(INFORMATION GIVEN):
================================

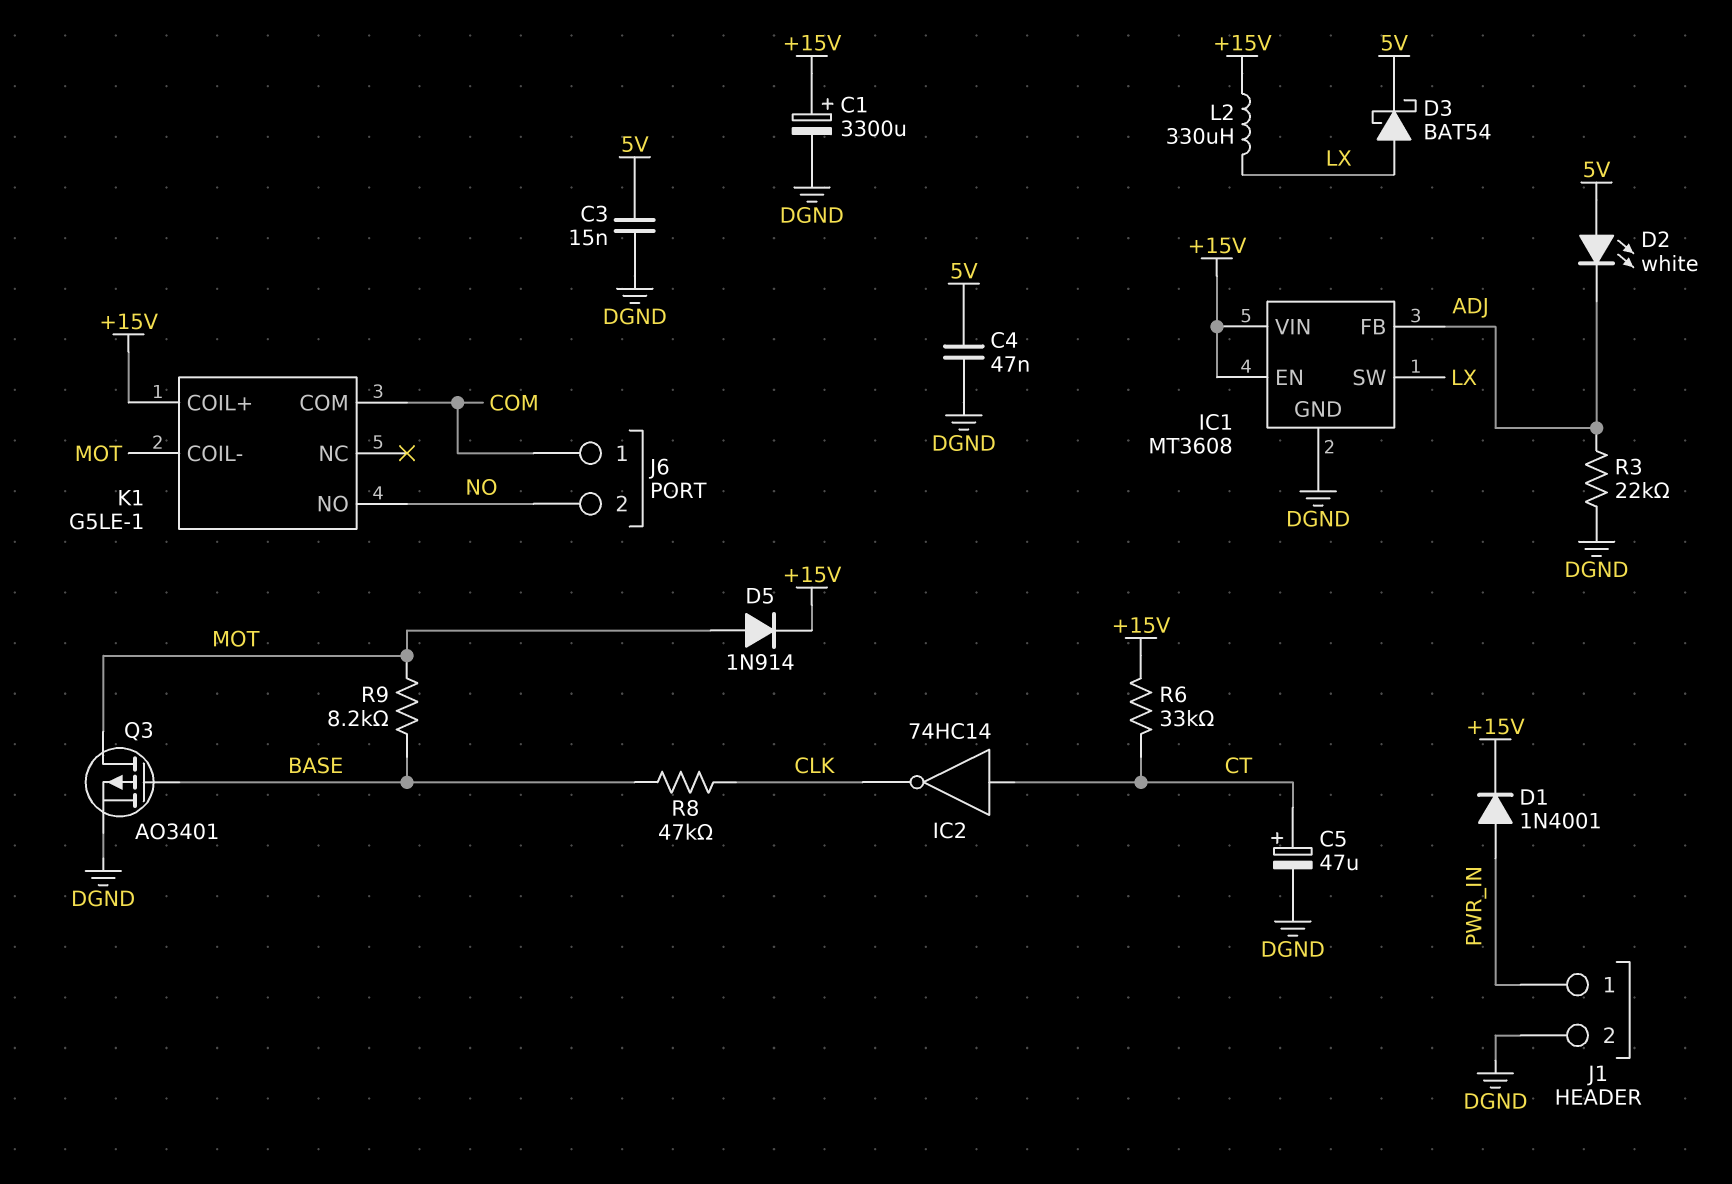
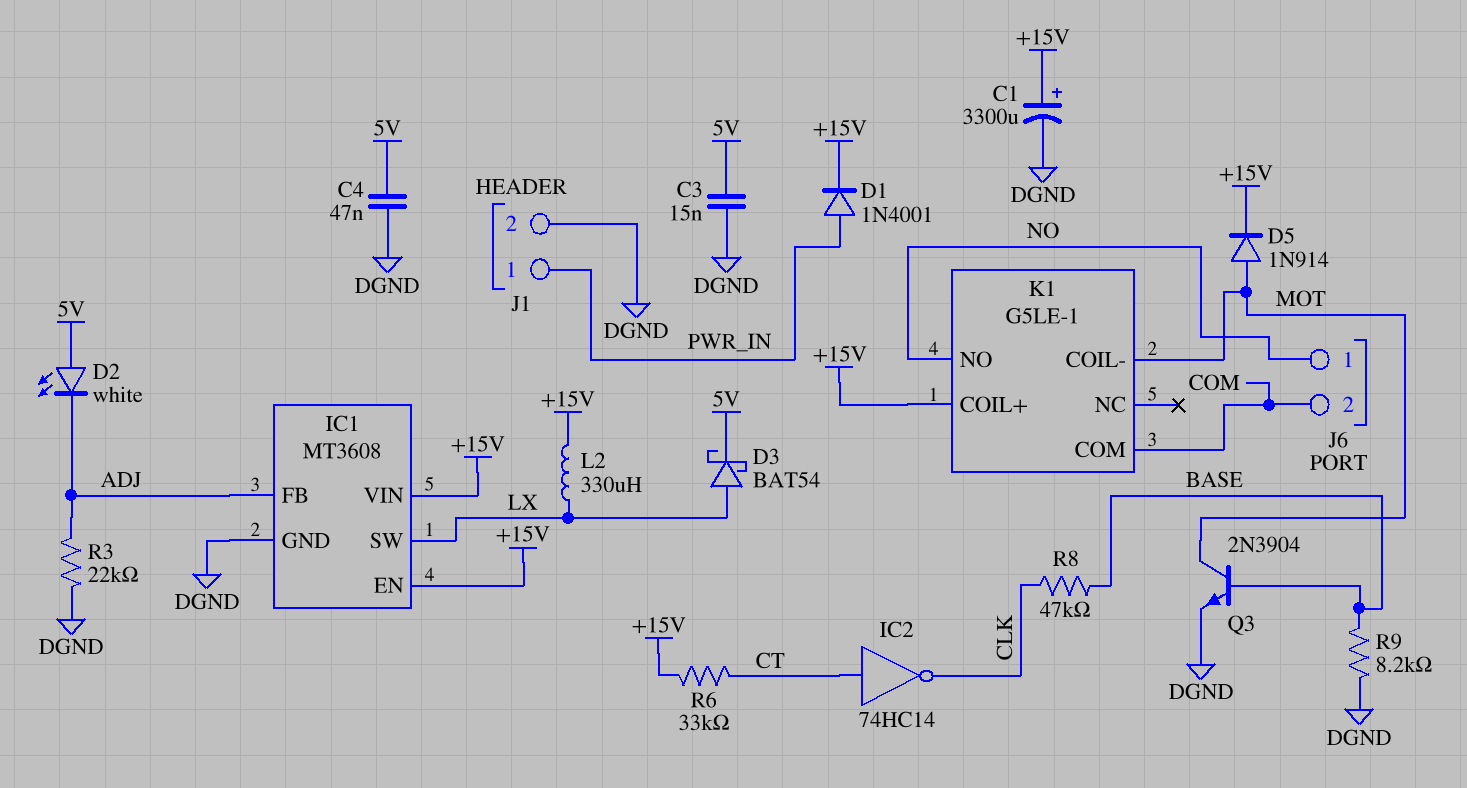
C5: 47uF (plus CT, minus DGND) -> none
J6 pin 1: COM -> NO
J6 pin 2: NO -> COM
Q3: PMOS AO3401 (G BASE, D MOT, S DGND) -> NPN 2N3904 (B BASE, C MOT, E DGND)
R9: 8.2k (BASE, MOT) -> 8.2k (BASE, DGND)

================================

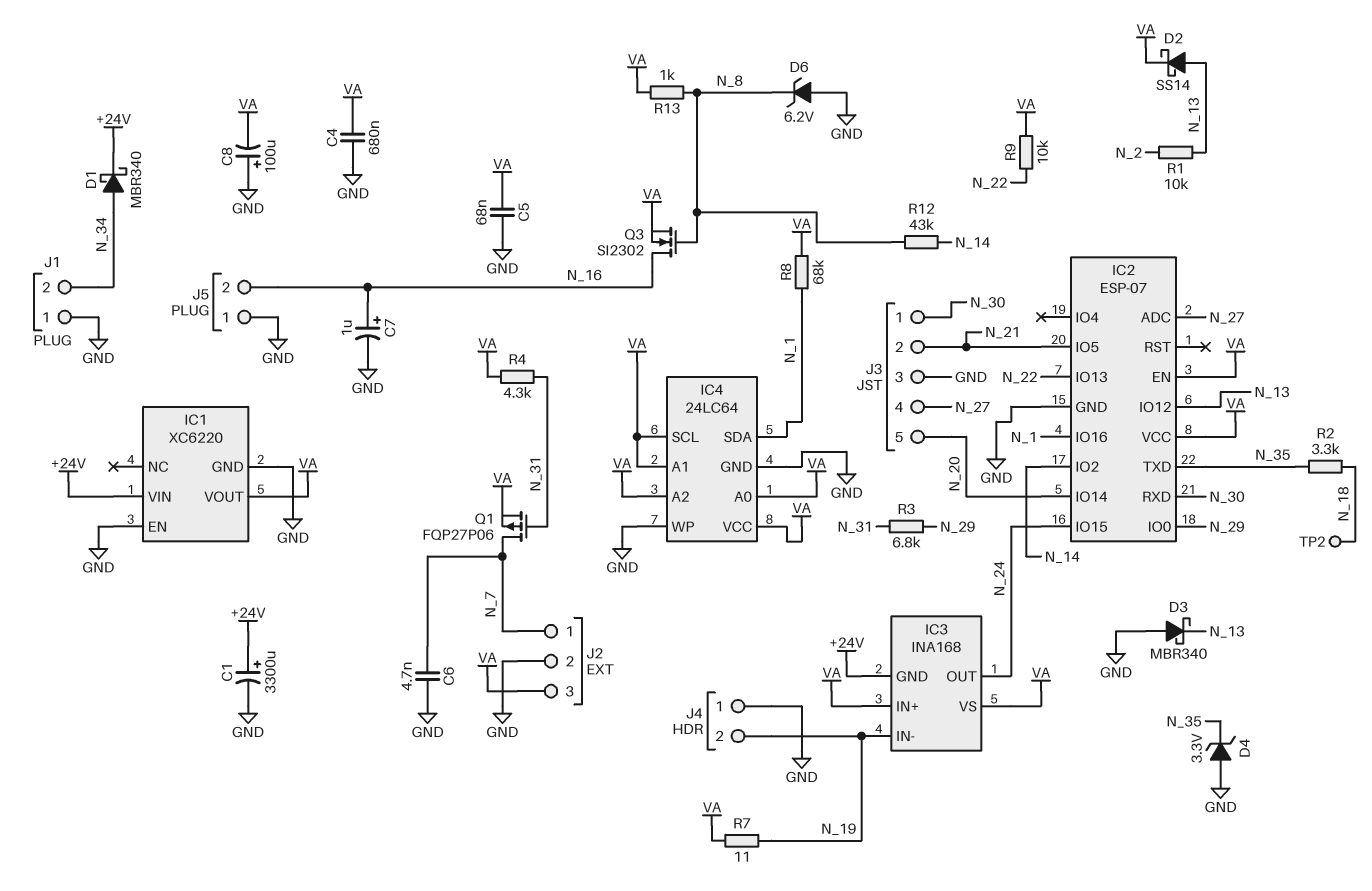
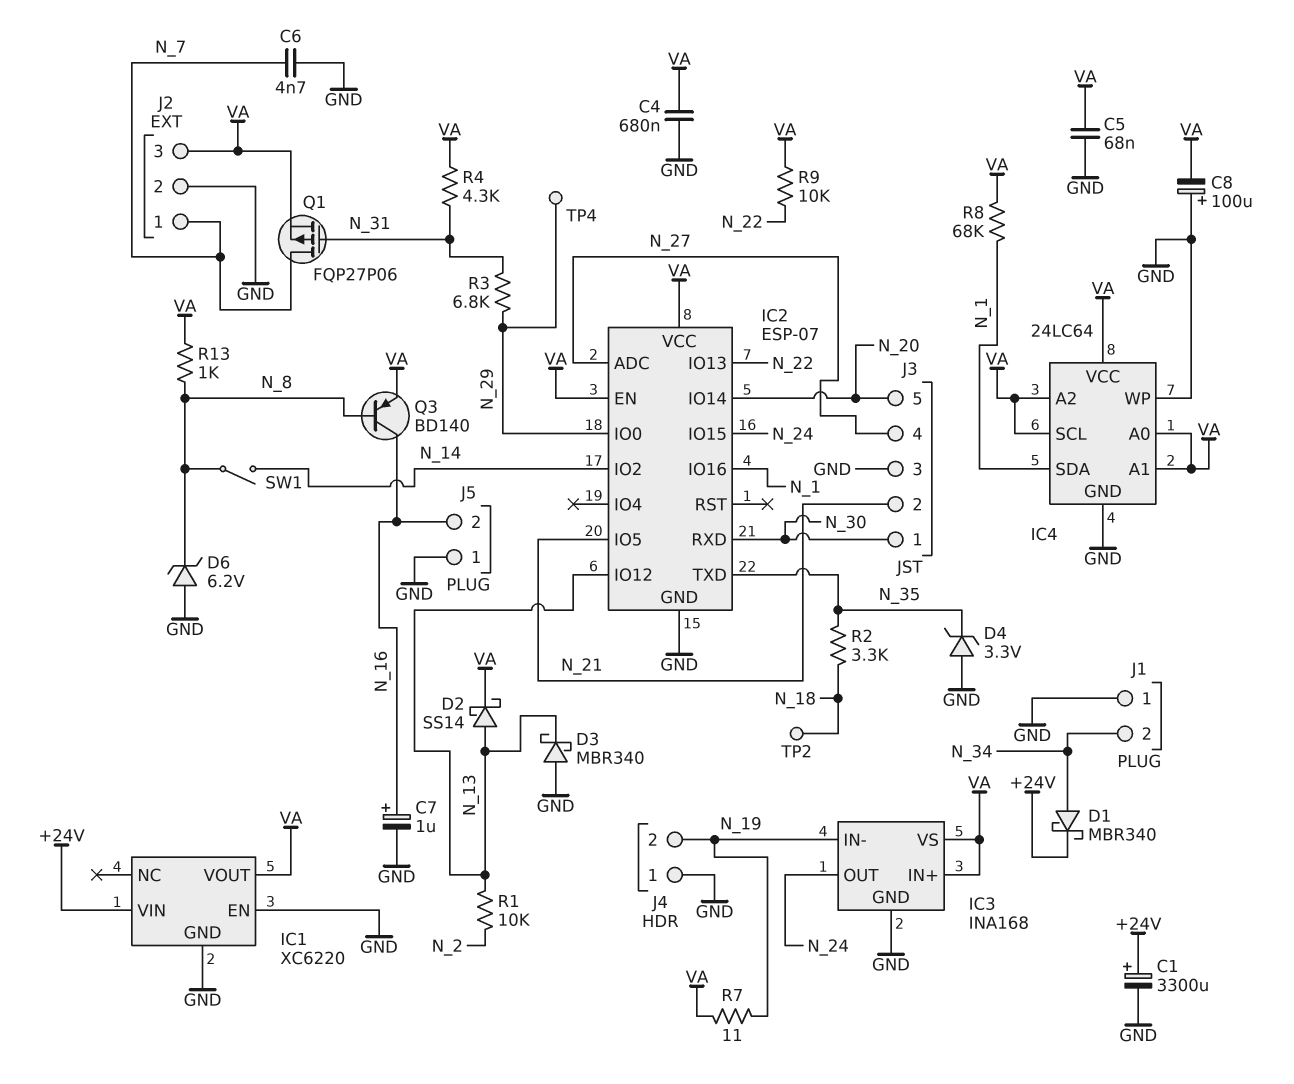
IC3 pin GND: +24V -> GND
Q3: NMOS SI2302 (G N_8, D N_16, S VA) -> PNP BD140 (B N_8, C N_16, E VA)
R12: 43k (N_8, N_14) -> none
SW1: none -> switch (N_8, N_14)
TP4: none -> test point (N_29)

================================

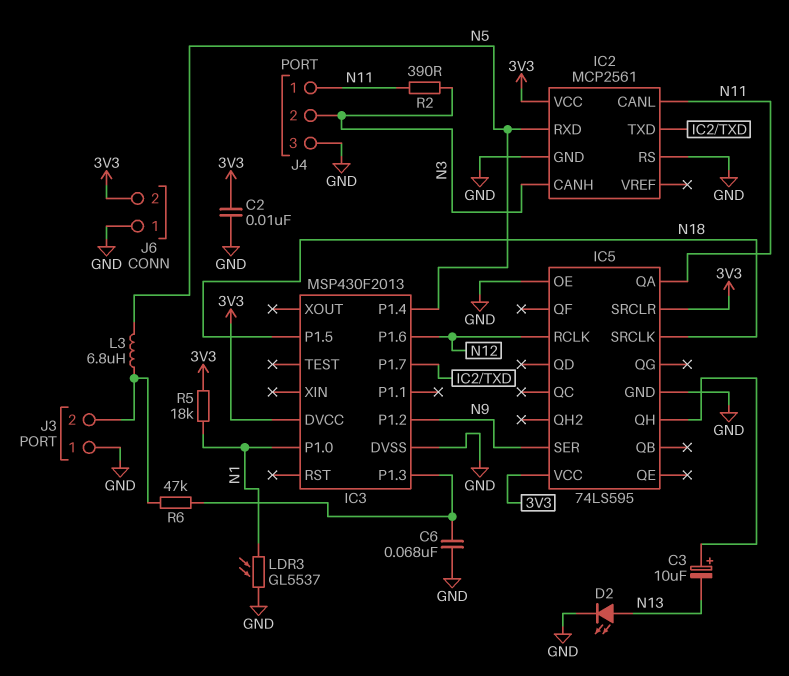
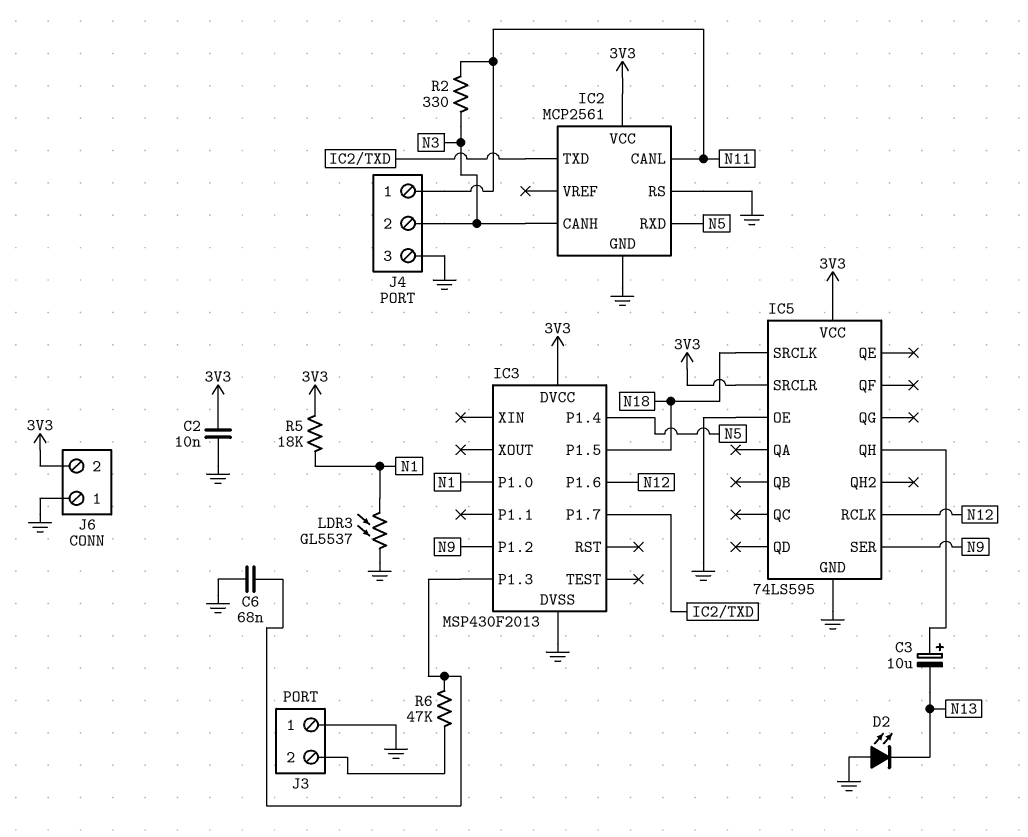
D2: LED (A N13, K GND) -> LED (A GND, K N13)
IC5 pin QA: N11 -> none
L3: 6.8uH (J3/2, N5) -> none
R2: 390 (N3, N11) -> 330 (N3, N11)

================================

(ABOUT THIS TASK): Take the line above containing "C5: 47uF (plus CT, minus DGND) -> none", the line containing "R9: 8.2k (BASE, MOT) -> 8.2k (BASE, DGND)", and all lines in between, and copy them exactly without anything else.

(FINISHED EXERCISE):
C5: 47uF (plus CT, minus DGND) -> none
J6 pin 1: COM -> NO
J6 pin 2: NO -> COM
Q3: PMOS AO3401 (G BASE, D MOT, S DGND) -> NPN 2N3904 (B BASE, C MOT, E DGND)
R9: 8.2k (BASE, MOT) -> 8.2k (BASE, DGND)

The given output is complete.